Top of Task data
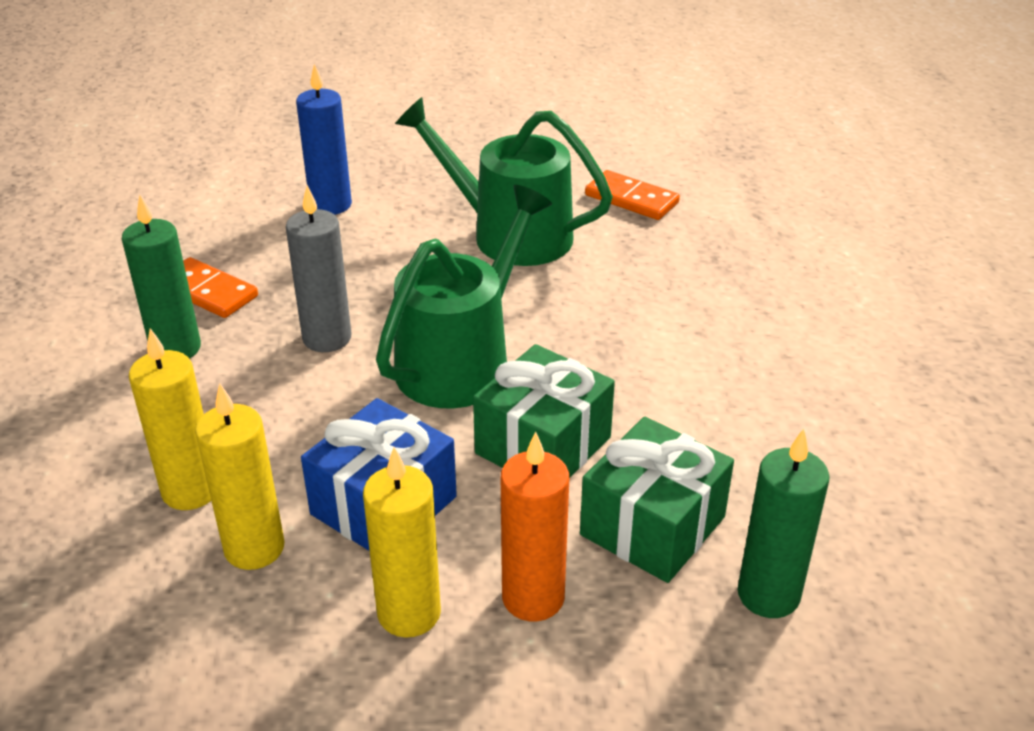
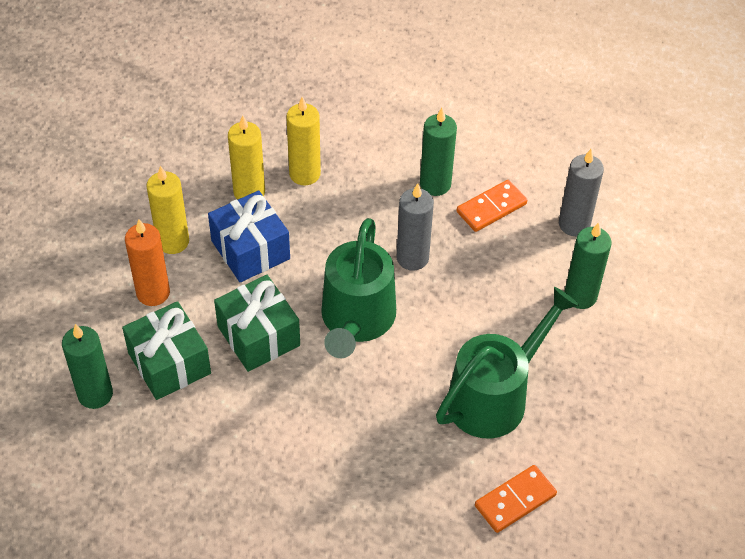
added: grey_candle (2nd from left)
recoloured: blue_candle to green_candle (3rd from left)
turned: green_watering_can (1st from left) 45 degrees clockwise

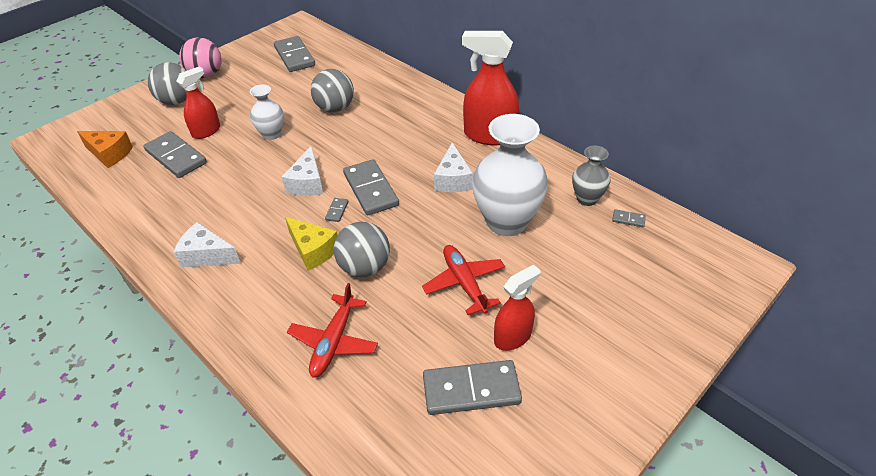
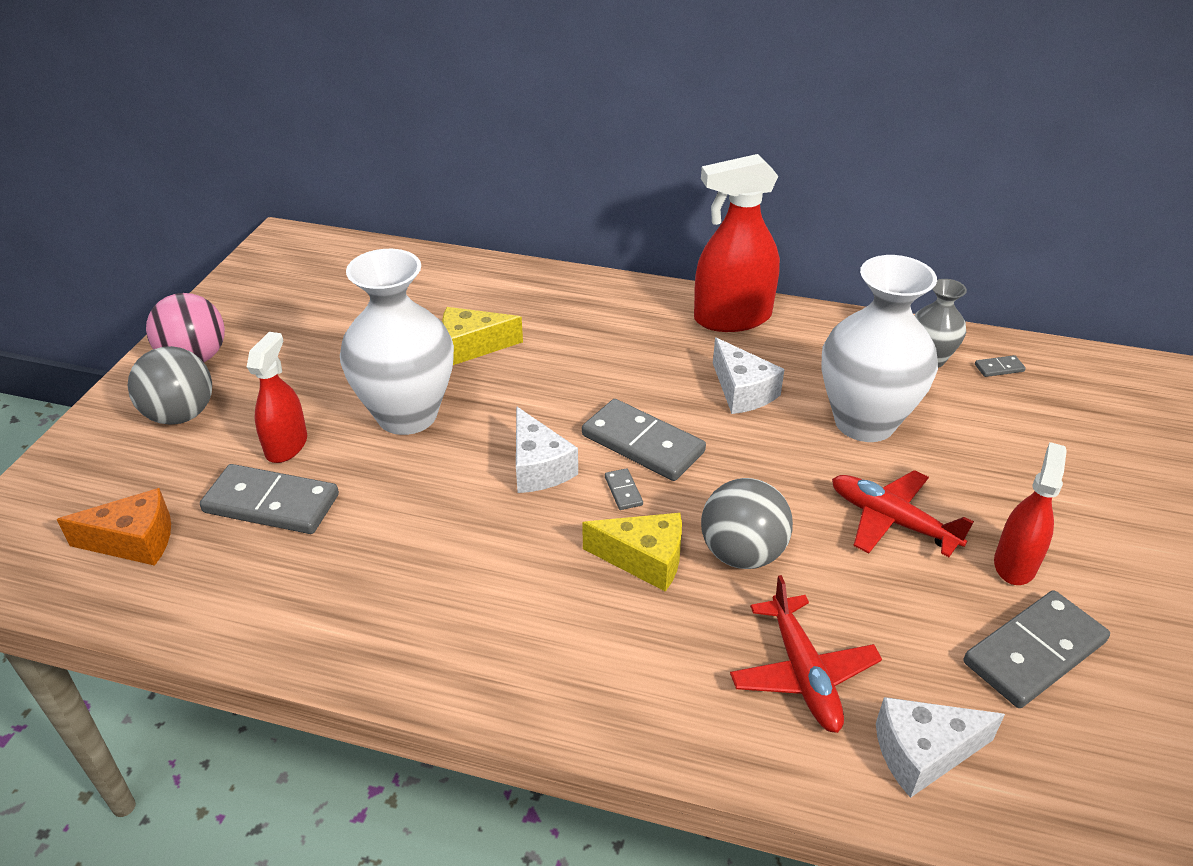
removed: grey_domino (2nd from left)
moved: white_cheese (1st from left in the first image) to white_cheese (3rd from left)
replaced: grey_ball (2nd from left) to yellow_cheese (1st from left)
resized: white_vase (1st from left) x1.90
Bottom of Task data
Task instructions – Restate each entry word for word; pictures stay out of the copy.

Task result –
added: grey_candle (2nd from left)
recoloured: blue_candle to green_candle (3rd from left)
turned: green_watering_can (1st from left) 45 degrees clockwise

removed: grey_domino (2nd from left)
moved: white_cheese (1st from left in the first image) to white_cheese (3rd from left)
replaced: grey_ball (2nd from left) to yellow_cheese (1st from left)
resized: white_vase (1st from left) x1.90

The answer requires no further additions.